(Dataset records Opens)
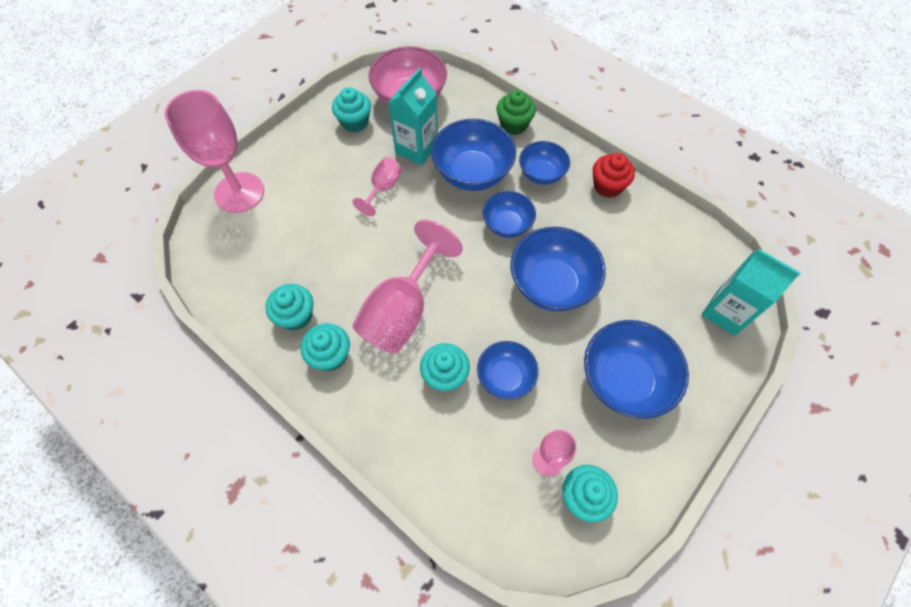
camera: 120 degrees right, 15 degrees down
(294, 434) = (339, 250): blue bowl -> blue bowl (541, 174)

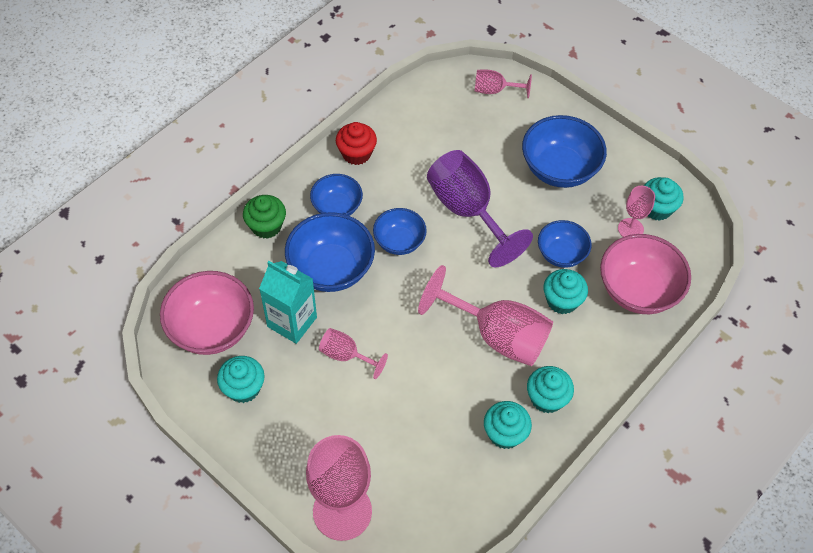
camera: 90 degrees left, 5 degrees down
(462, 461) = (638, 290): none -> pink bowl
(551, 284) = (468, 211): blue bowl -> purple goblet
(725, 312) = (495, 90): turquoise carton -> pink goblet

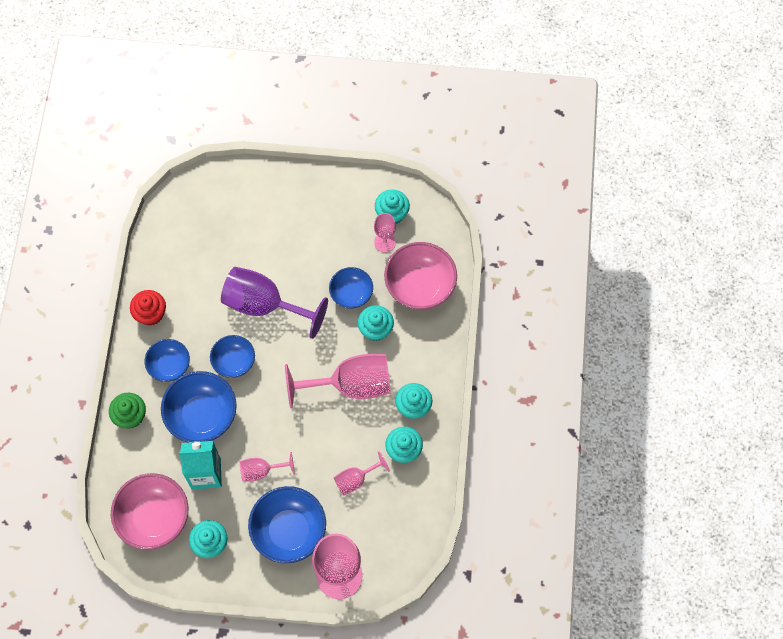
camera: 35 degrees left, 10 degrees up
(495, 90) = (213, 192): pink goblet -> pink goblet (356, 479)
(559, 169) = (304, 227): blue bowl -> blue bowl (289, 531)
(Dataset records Closes)
Restate word for word the lines from the one holding "(495, 90) = (213, 192): pink" to the end of the listing, both ends included, and nothing more.

**Output below:**
(495, 90) = (213, 192): pink goblet -> pink goblet (356, 479)
(559, 169) = (304, 227): blue bowl -> blue bowl (289, 531)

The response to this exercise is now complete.